■ Given information:

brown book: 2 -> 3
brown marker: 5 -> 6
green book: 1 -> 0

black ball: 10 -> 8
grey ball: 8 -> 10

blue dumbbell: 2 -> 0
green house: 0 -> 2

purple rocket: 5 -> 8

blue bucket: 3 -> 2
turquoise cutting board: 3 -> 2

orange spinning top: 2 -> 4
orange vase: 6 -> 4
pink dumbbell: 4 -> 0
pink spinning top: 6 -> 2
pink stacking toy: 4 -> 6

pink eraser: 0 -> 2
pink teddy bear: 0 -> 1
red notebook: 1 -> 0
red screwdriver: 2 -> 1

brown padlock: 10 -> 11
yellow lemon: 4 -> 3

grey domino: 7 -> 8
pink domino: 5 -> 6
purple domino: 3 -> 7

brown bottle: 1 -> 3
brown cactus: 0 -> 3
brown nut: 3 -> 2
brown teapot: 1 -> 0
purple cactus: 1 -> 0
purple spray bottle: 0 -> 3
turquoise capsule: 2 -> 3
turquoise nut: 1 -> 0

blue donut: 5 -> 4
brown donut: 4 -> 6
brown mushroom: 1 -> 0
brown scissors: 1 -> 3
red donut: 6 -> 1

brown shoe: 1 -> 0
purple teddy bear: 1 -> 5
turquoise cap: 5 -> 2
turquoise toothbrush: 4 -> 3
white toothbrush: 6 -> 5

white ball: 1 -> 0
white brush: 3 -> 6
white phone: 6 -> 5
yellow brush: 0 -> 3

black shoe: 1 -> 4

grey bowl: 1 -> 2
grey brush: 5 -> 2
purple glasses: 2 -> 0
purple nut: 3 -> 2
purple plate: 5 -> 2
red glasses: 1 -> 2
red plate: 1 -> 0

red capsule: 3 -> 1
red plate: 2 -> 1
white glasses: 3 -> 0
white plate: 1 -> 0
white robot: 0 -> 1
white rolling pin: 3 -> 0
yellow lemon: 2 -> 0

■ Exercise directions:
Set down precisely the lines above between the line holding "red notebook: 1 -> 0" and the line holding "white glasses: 3 -> 0", inclusive, and nothing beyond them.

■ Response area:
red notebook: 1 -> 0
red screwdriver: 2 -> 1

brown padlock: 10 -> 11
yellow lemon: 4 -> 3

grey domino: 7 -> 8
pink domino: 5 -> 6
purple domino: 3 -> 7

brown bottle: 1 -> 3
brown cactus: 0 -> 3
brown nut: 3 -> 2
brown teapot: 1 -> 0
purple cactus: 1 -> 0
purple spray bottle: 0 -> 3
turquoise capsule: 2 -> 3
turquoise nut: 1 -> 0

blue donut: 5 -> 4
brown donut: 4 -> 6
brown mushroom: 1 -> 0
brown scissors: 1 -> 3
red donut: 6 -> 1

brown shoe: 1 -> 0
purple teddy bear: 1 -> 5
turquoise cap: 5 -> 2
turquoise toothbrush: 4 -> 3
white toothbrush: 6 -> 5

white ball: 1 -> 0
white brush: 3 -> 6
white phone: 6 -> 5
yellow brush: 0 -> 3

black shoe: 1 -> 4

grey bowl: 1 -> 2
grey brush: 5 -> 2
purple glasses: 2 -> 0
purple nut: 3 -> 2
purple plate: 5 -> 2
red glasses: 1 -> 2
red plate: 1 -> 0

red capsule: 3 -> 1
red plate: 2 -> 1
white glasses: 3 -> 0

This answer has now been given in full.